Nothing but the text of the listing, repeated exactly, belongs in the answer; leave the images out.

(Data under study Opens)

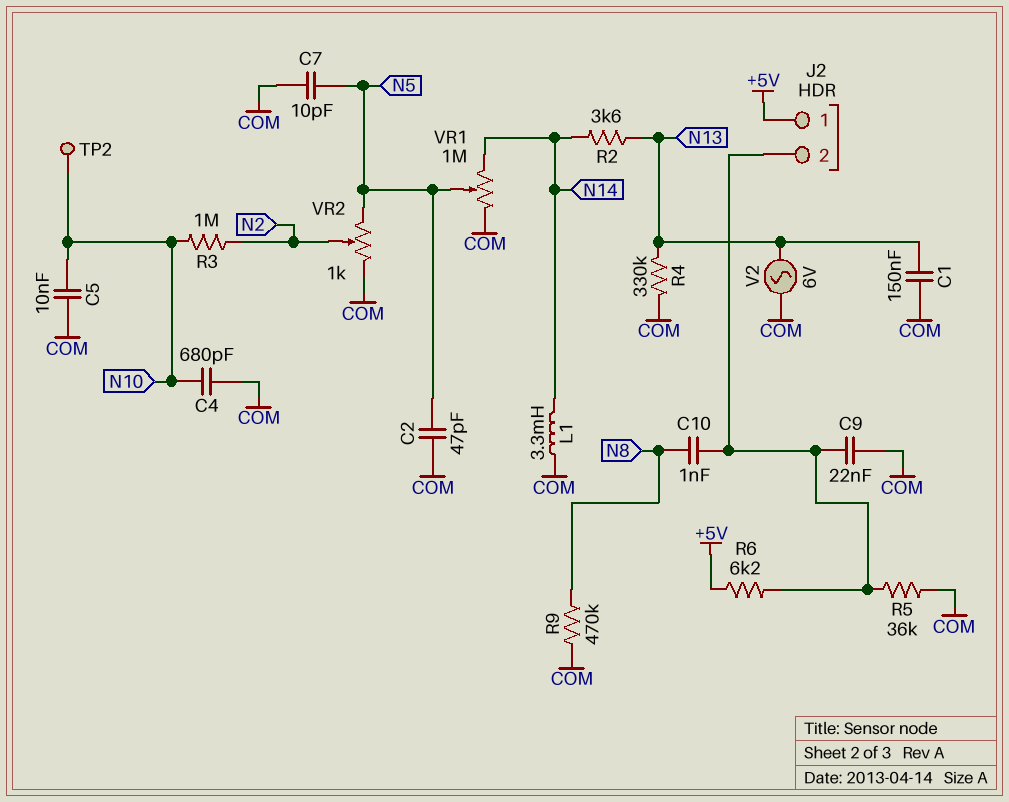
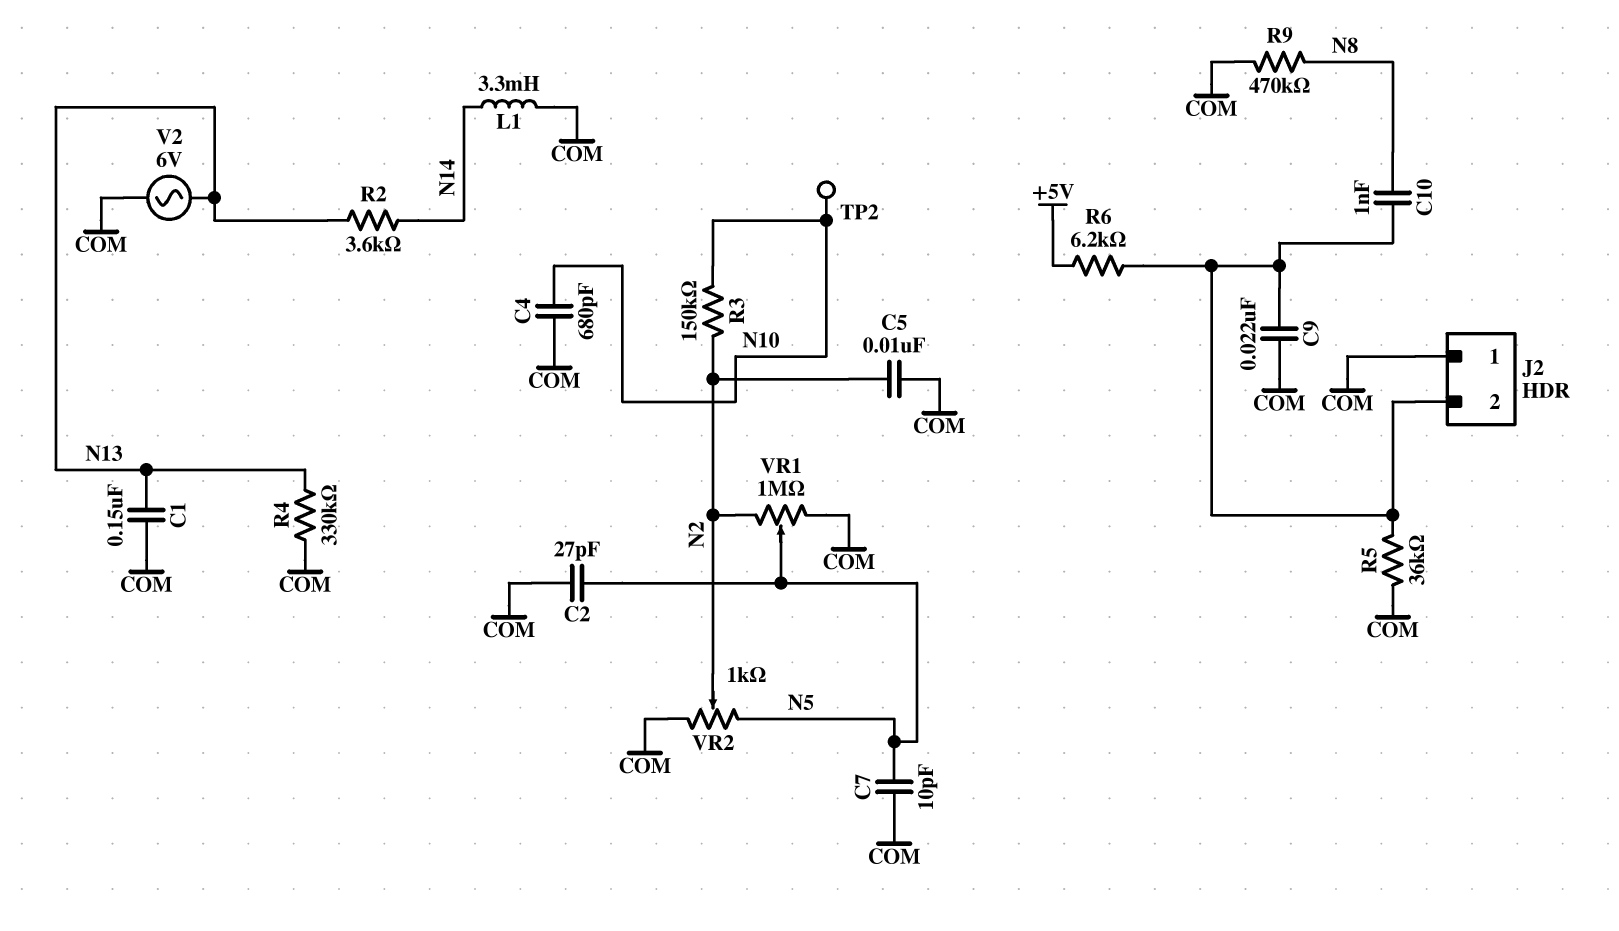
C2: 47pF (COM, N5) -> 27pF (COM, N5)
C5: 10nF (COM, N10) -> 10nF (COM, N2)
J2 pin 1: +5V -> COM
R3: 1M (N2, N10) -> 150k (N2, N10)
VR1: 1M (COM, N14, wiper N5) -> 1M (COM, N2, wiper N5)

(Data under study Closes)

Answer section:
C2: 47pF (COM, N5) -> 27pF (COM, N5)
C5: 10nF (COM, N10) -> 10nF (COM, N2)
J2 pin 1: +5V -> COM
R3: 1M (N2, N10) -> 150k (N2, N10)
VR1: 1M (COM, N14, wiper N5) -> 1M (COM, N2, wiper N5)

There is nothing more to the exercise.